→ Your assignment
Using the listing below, set down exactly the lines from the one that contains "BT1: JDY-31 -> HC-06" through the one that contains "FAN: AOD4184 -> D4184", with no pictures.
*** Block opens ***
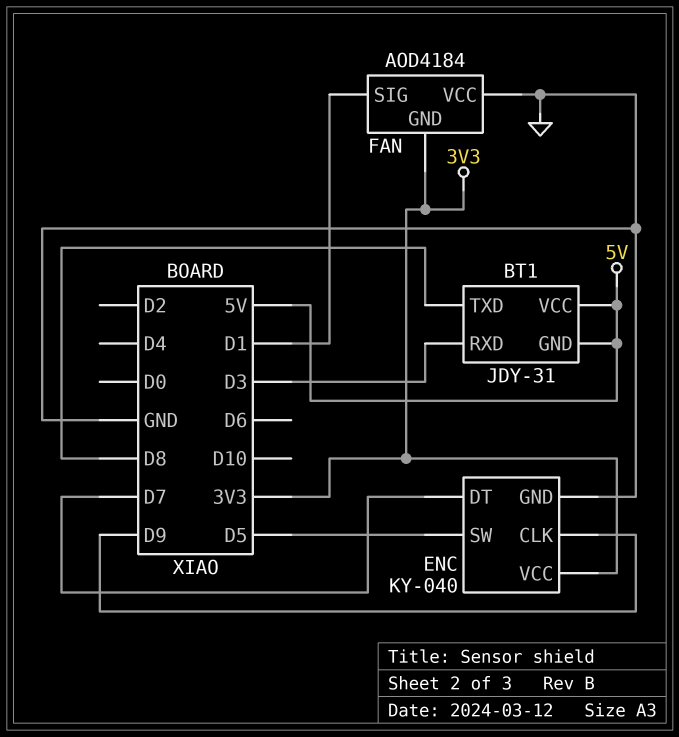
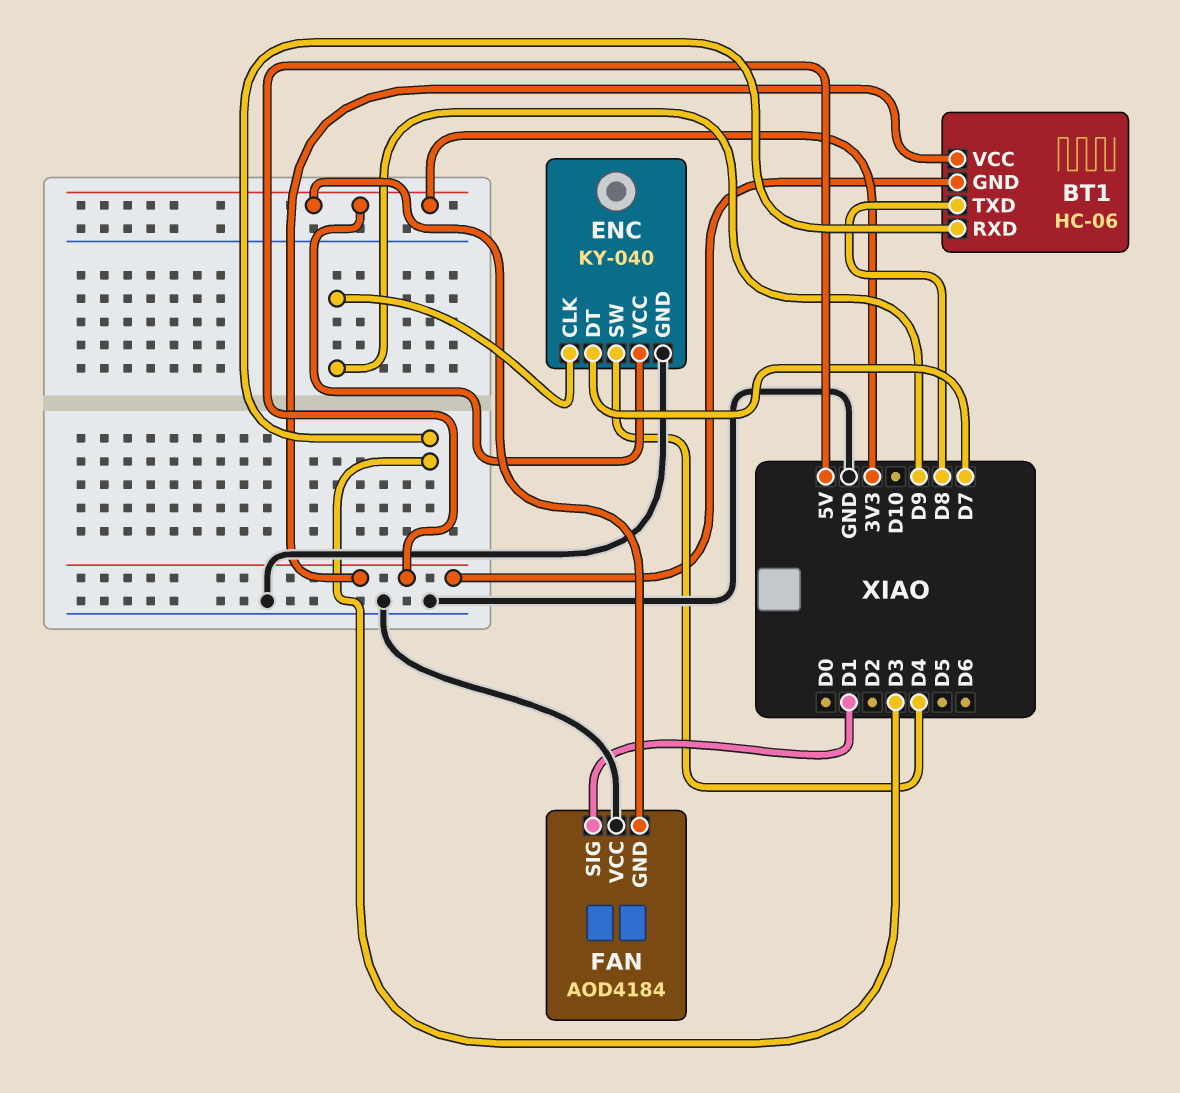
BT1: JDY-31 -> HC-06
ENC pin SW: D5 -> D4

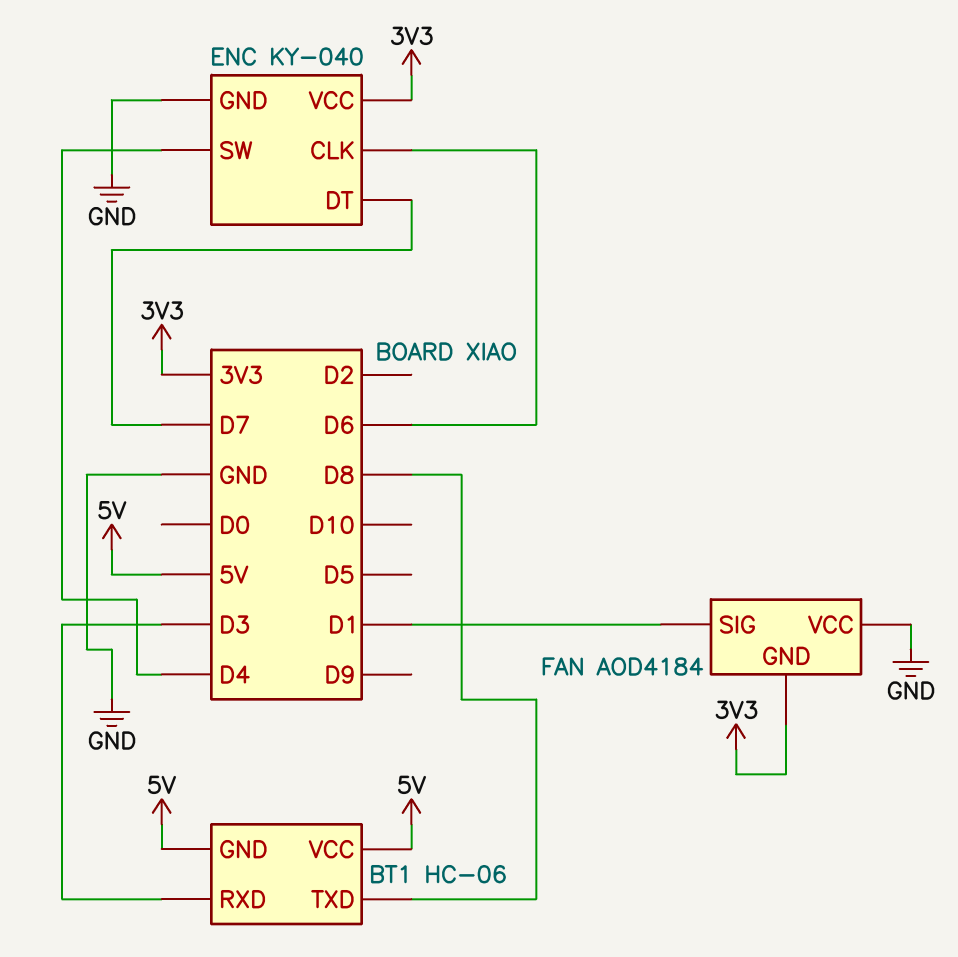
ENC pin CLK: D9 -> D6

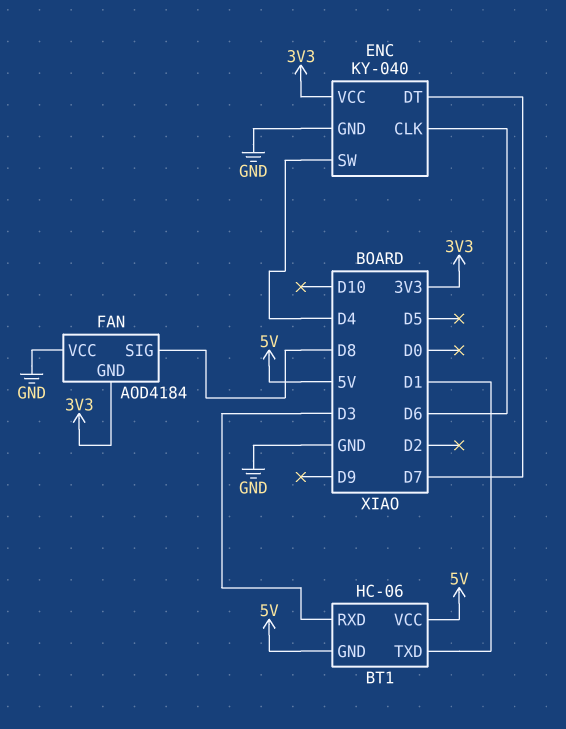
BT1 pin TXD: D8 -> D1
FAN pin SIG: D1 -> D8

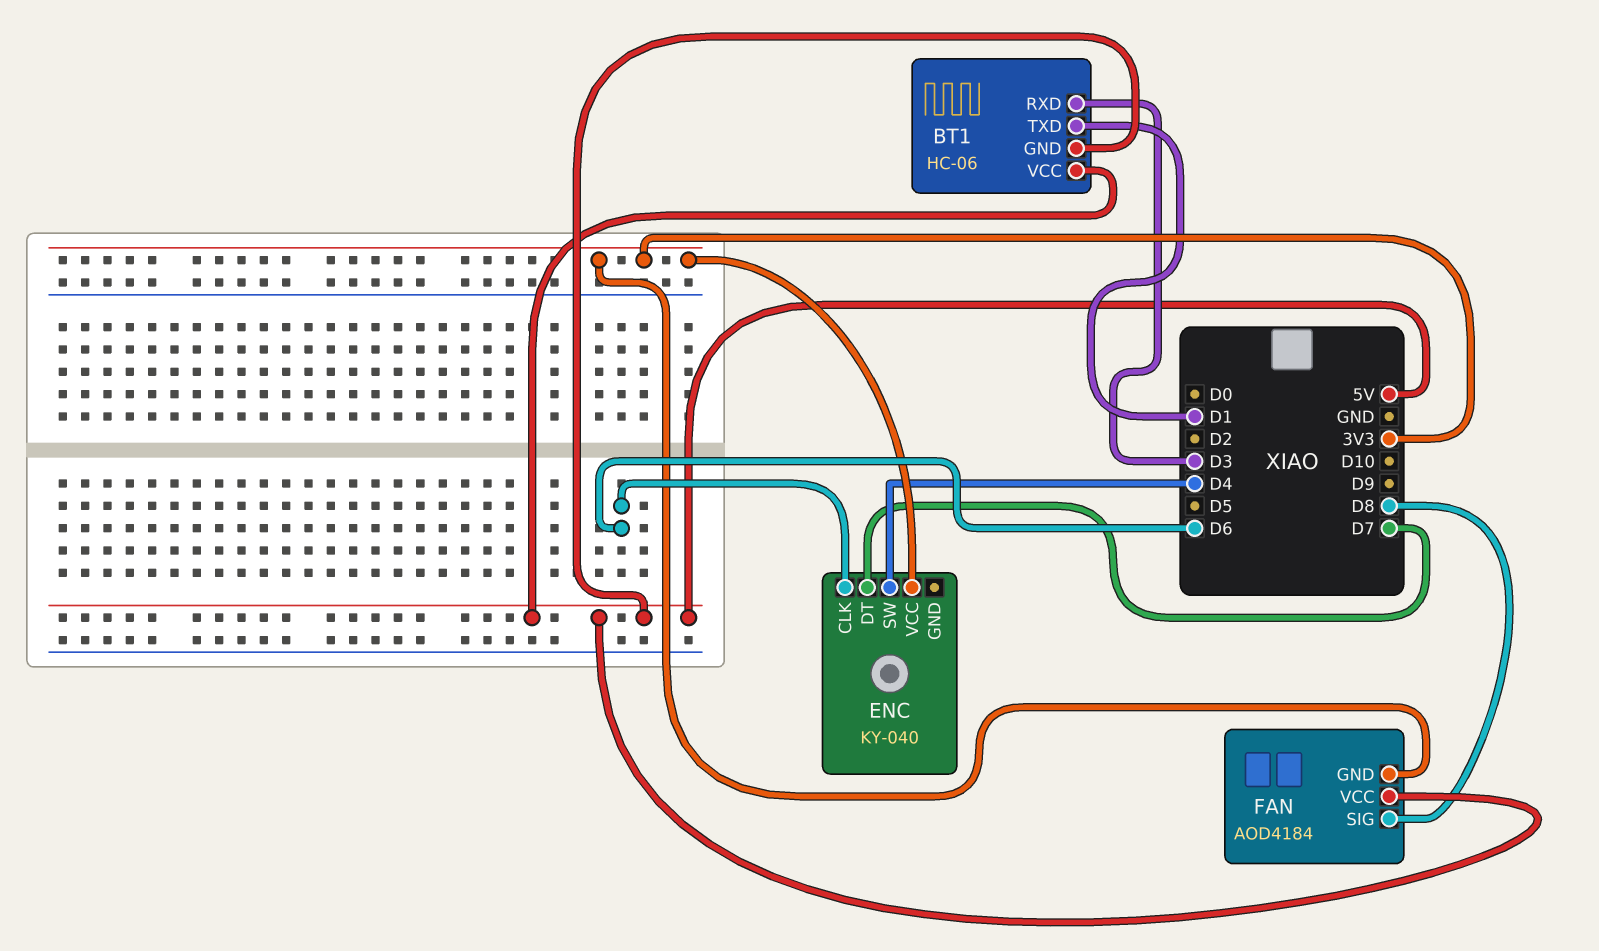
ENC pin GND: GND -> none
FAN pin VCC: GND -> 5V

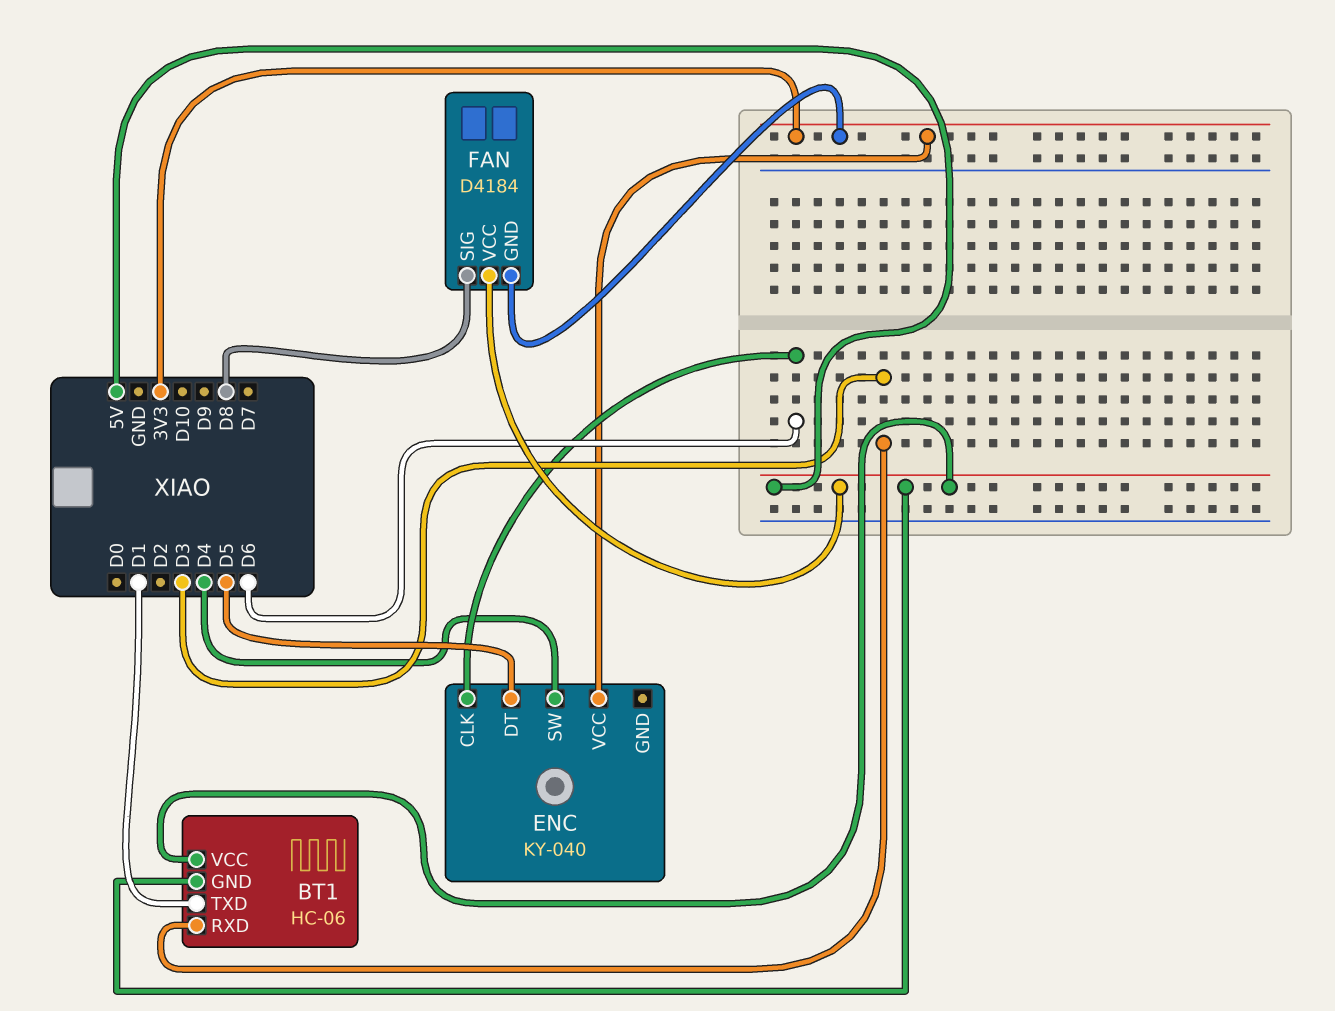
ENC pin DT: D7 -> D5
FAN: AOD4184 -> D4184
*** Block closes ***
*** Block opens ***
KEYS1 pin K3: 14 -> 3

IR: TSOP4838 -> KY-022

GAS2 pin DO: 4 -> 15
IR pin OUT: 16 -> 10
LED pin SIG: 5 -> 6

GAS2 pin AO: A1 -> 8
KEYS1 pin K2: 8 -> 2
*** Block closes ***
→ Answer section
BT1: JDY-31 -> HC-06
ENC pin SW: D5 -> D4

ENC pin CLK: D9 -> D6

BT1 pin TXD: D8 -> D1
FAN pin SIG: D1 -> D8

ENC pin GND: GND -> none
FAN pin VCC: GND -> 5V

ENC pin DT: D7 -> D5
FAN: AOD4184 -> D4184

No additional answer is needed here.